# Exercise brief
Among the records below, find the line that has "(263, 459) = (186, 316): red"; from there, give the lines again exactly, and stop after the line that has "(415, 182) = (340, 296): yellow spool -> none".

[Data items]
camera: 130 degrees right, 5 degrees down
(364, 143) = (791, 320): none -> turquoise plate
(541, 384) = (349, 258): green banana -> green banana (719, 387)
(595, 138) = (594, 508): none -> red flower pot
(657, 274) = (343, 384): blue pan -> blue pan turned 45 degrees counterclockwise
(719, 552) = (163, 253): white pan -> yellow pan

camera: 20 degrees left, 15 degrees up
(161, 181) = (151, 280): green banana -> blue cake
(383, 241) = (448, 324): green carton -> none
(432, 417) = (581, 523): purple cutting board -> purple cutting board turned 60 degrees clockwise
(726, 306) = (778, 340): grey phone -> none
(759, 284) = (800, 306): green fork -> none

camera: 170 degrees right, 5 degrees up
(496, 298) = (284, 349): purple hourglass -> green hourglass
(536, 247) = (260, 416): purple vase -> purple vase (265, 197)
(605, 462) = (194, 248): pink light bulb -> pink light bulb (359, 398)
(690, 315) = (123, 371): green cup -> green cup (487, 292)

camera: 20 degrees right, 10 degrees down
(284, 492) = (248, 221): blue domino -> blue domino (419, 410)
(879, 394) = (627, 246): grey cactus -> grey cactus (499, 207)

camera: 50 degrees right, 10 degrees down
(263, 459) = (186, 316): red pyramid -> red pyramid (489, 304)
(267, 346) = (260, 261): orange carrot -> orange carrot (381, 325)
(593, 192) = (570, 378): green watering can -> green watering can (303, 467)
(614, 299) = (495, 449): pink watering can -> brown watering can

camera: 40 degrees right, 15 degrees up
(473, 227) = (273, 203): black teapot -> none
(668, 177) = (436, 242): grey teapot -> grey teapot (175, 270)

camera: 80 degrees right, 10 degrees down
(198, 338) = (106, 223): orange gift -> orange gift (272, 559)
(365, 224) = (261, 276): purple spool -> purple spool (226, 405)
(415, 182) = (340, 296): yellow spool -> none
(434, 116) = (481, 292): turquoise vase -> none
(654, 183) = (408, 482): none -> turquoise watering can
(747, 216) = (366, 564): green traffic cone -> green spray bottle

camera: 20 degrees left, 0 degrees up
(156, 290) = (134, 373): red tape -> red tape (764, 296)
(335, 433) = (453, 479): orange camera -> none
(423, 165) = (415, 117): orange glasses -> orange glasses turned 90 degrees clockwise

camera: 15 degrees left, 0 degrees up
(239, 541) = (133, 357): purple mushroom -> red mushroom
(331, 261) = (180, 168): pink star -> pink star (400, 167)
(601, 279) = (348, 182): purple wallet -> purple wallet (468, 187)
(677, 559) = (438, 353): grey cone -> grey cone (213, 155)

# Output of the exercise
(263, 459) = (186, 316): red pyramid -> red pyramid (489, 304)
(267, 346) = (260, 261): orange carrot -> orange carrot (381, 325)
(593, 192) = (570, 378): green watering can -> green watering can (303, 467)
(614, 299) = (495, 449): pink watering can -> brown watering can

camera: 40 degrees right, 15 degrees up
(473, 227) = (273, 203): black teapot -> none
(668, 177) = (436, 242): grey teapot -> grey teapot (175, 270)

camera: 80 degrees right, 10 degrees down
(198, 338) = (106, 223): orange gift -> orange gift (272, 559)
(365, 224) = (261, 276): purple spool -> purple spool (226, 405)
(415, 182) = (340, 296): yellow spool -> none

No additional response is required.